Segment Start: Data records

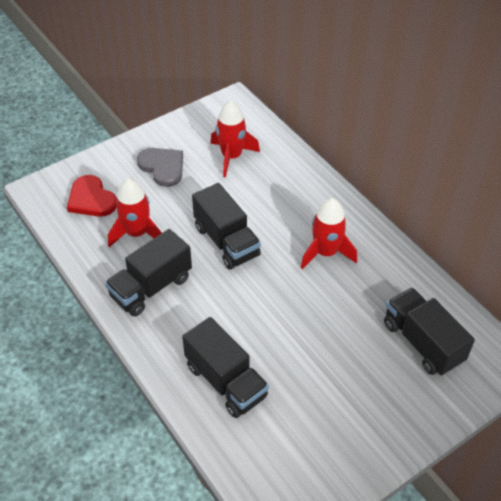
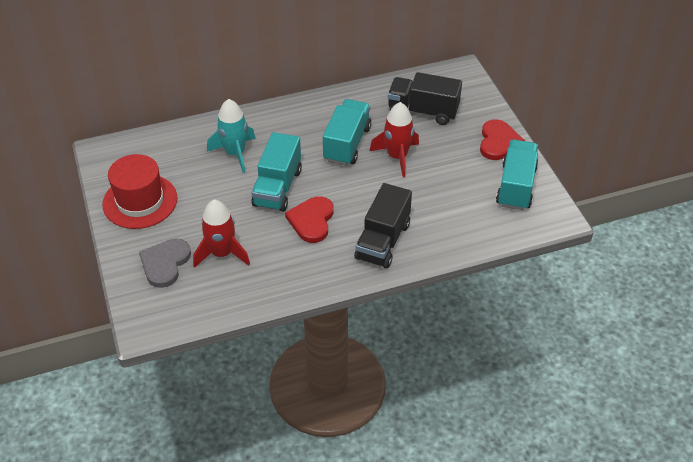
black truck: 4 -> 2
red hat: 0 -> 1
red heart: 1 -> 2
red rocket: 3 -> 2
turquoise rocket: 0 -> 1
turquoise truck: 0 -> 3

Segment End: Data records

Nothing but an exact repeat of the records, pictures excluded, belongs in the answer.

black truck: 4 -> 2
red hat: 0 -> 1
red heart: 1 -> 2
red rocket: 3 -> 2
turquoise rocket: 0 -> 1
turquoise truck: 0 -> 3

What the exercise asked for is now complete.